Before-and-after object listings
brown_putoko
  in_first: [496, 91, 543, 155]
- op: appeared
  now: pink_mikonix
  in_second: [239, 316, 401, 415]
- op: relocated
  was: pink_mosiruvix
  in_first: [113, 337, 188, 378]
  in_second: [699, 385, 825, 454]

* * *

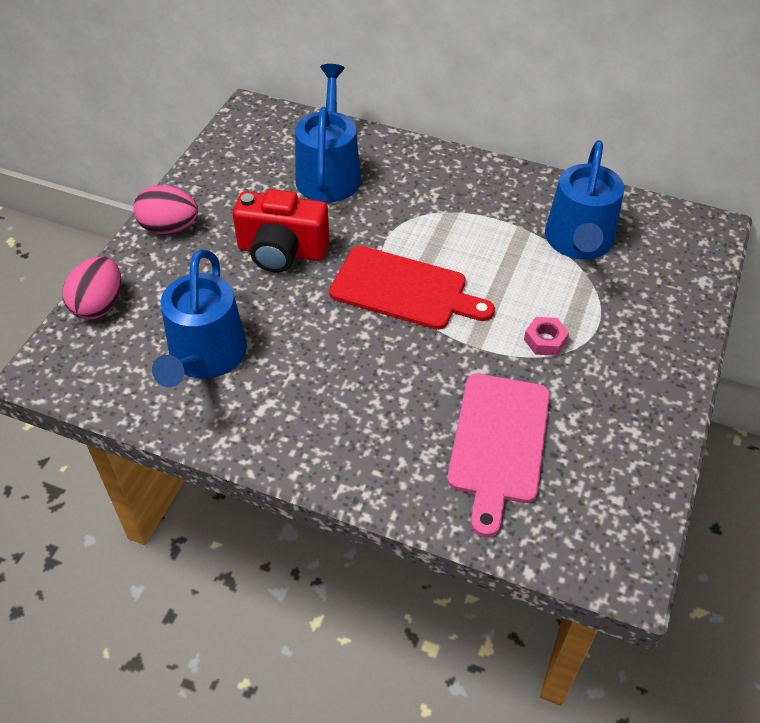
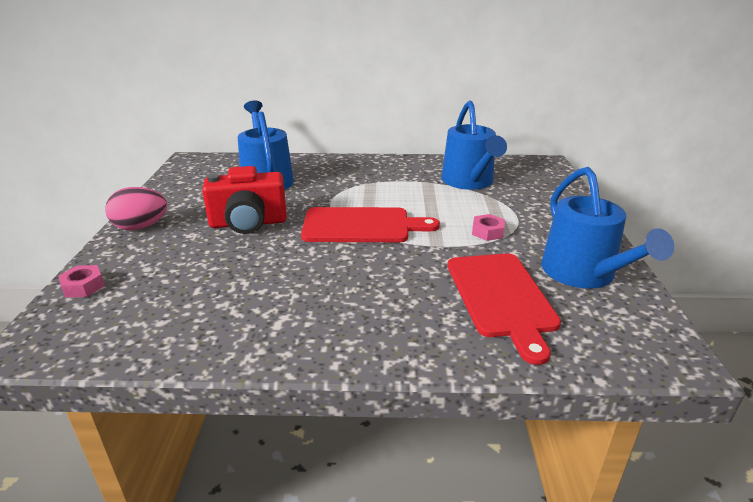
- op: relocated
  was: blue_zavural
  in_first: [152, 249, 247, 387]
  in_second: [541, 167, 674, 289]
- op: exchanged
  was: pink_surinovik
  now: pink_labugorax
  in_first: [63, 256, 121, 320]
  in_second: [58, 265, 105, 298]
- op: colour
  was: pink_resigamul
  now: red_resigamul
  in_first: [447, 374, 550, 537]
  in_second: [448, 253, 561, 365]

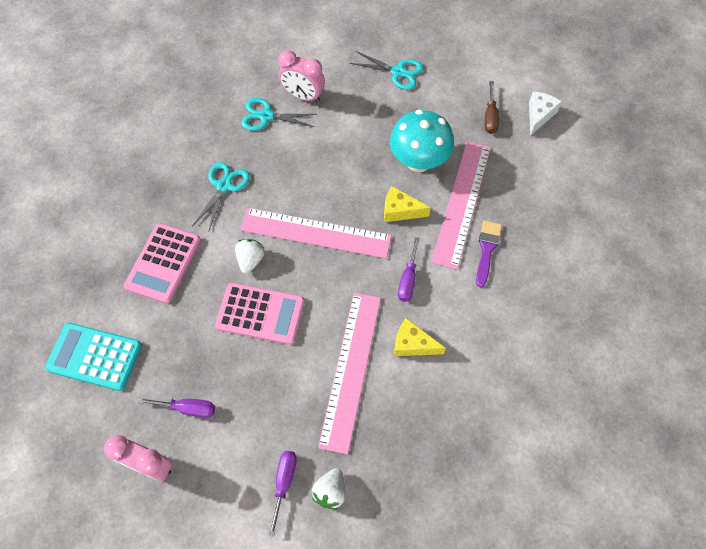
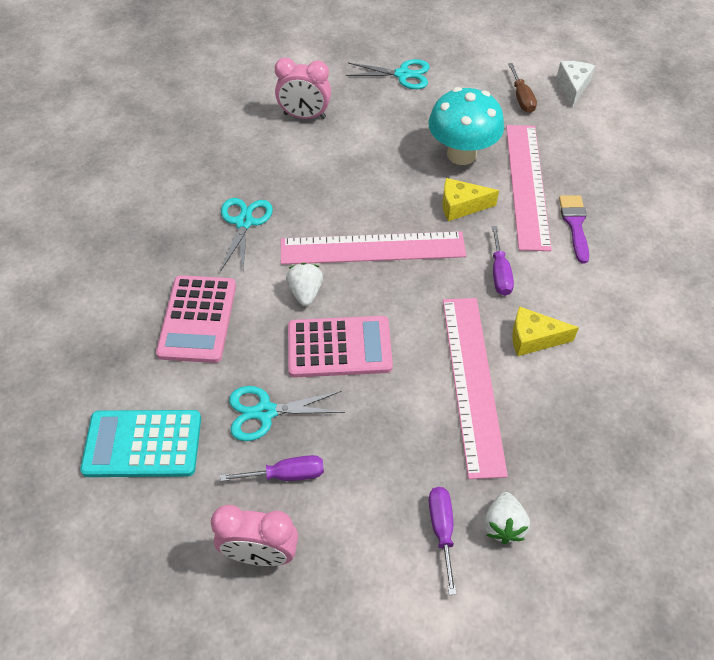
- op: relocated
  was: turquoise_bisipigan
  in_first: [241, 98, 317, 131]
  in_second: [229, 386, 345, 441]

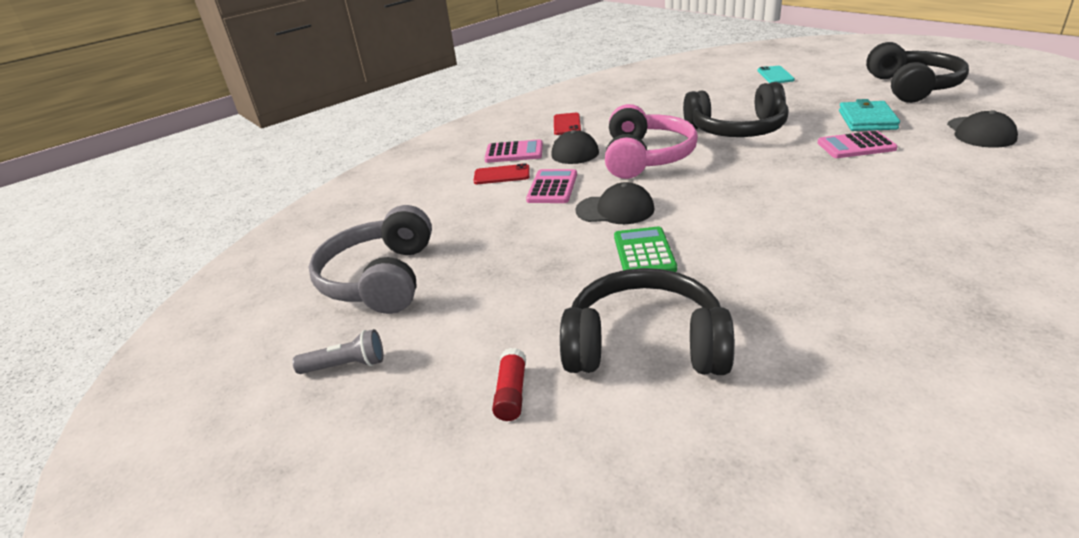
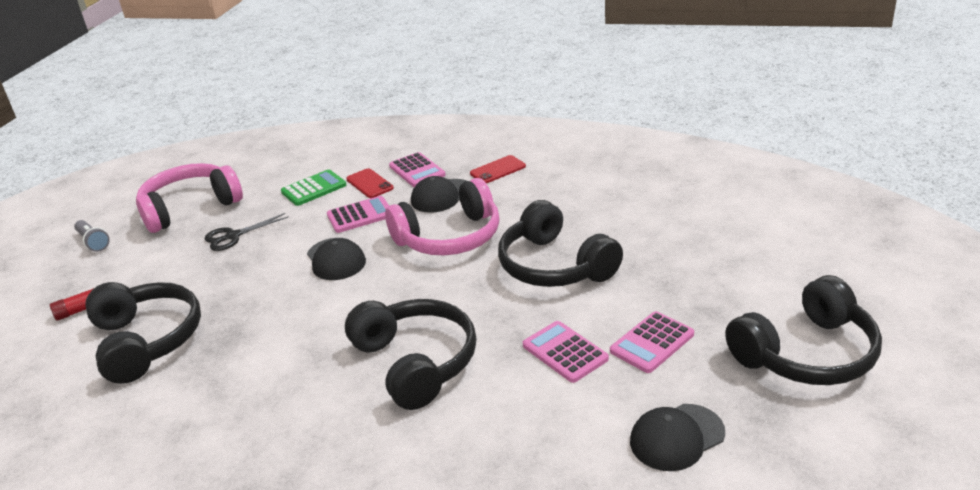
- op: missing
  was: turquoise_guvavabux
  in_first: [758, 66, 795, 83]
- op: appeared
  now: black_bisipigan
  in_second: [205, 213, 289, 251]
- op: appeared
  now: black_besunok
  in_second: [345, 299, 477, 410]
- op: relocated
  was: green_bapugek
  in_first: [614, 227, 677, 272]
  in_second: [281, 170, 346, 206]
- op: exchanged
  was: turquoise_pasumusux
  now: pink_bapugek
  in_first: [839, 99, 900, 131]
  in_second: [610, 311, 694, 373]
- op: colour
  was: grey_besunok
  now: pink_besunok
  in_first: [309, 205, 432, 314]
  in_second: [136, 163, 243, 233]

--

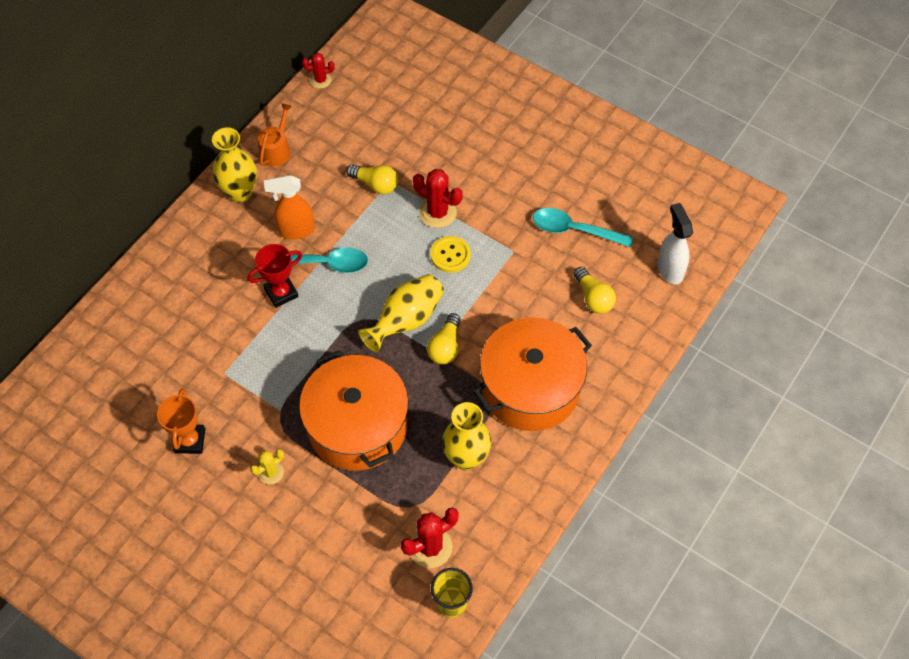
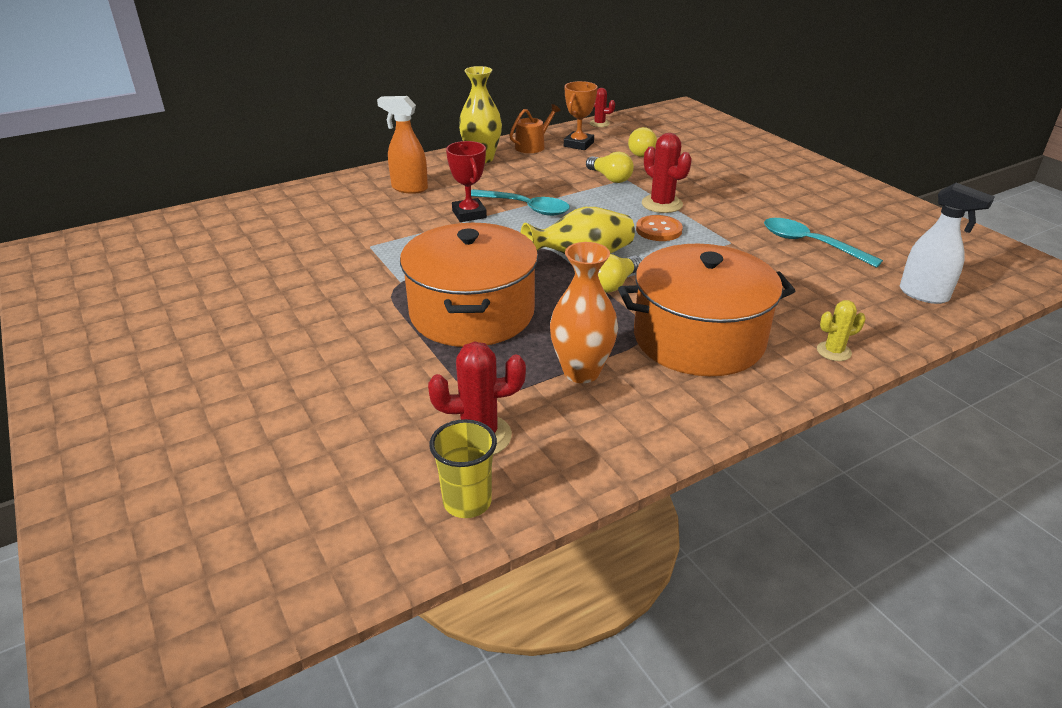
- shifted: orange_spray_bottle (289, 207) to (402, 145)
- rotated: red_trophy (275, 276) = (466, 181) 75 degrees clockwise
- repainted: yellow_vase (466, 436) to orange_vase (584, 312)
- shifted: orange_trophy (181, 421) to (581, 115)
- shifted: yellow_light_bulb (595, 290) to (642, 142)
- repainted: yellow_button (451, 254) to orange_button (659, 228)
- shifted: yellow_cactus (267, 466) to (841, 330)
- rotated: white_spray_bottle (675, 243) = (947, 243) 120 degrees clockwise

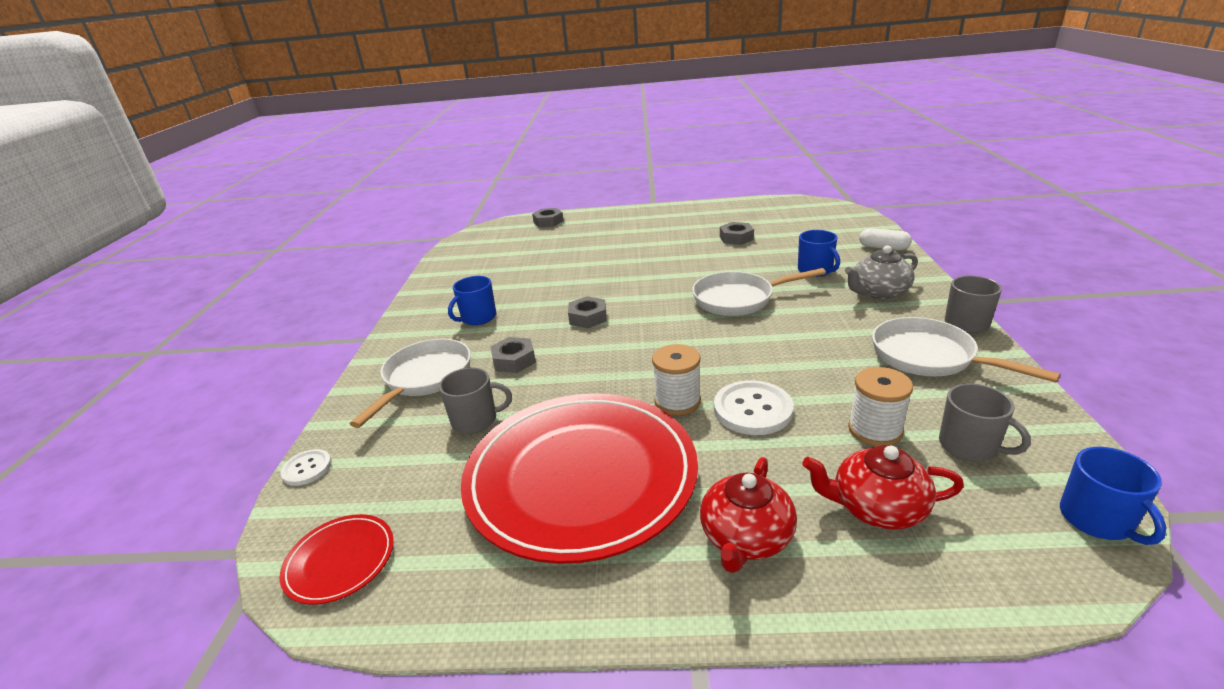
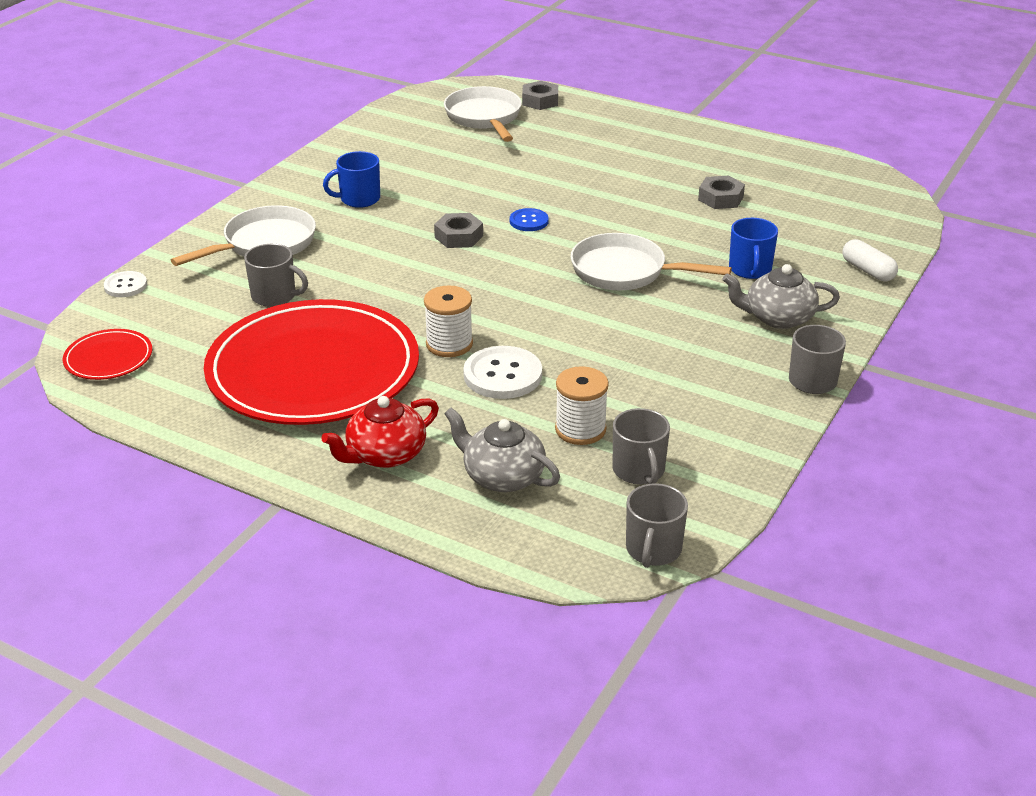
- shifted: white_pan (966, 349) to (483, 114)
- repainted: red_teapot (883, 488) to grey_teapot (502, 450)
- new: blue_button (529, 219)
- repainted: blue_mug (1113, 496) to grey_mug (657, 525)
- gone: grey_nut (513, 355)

EXERCISE BRIEF → Set down only the lines above that fall between the line holding "- shifted: orange_spray_bottle" and the line holding "- shifted: yellow_cactus", inclusive, keeping each exact.

EXERCISE OUTPUT →
- shifted: orange_spray_bottle (289, 207) to (402, 145)
- rotated: red_trophy (275, 276) = (466, 181) 75 degrees clockwise
- repainted: yellow_vase (466, 436) to orange_vase (584, 312)
- shifted: orange_trophy (181, 421) to (581, 115)
- shifted: yellow_light_bulb (595, 290) to (642, 142)
- repainted: yellow_button (451, 254) to orange_button (659, 228)
- shifted: yellow_cactus (267, 466) to (841, 330)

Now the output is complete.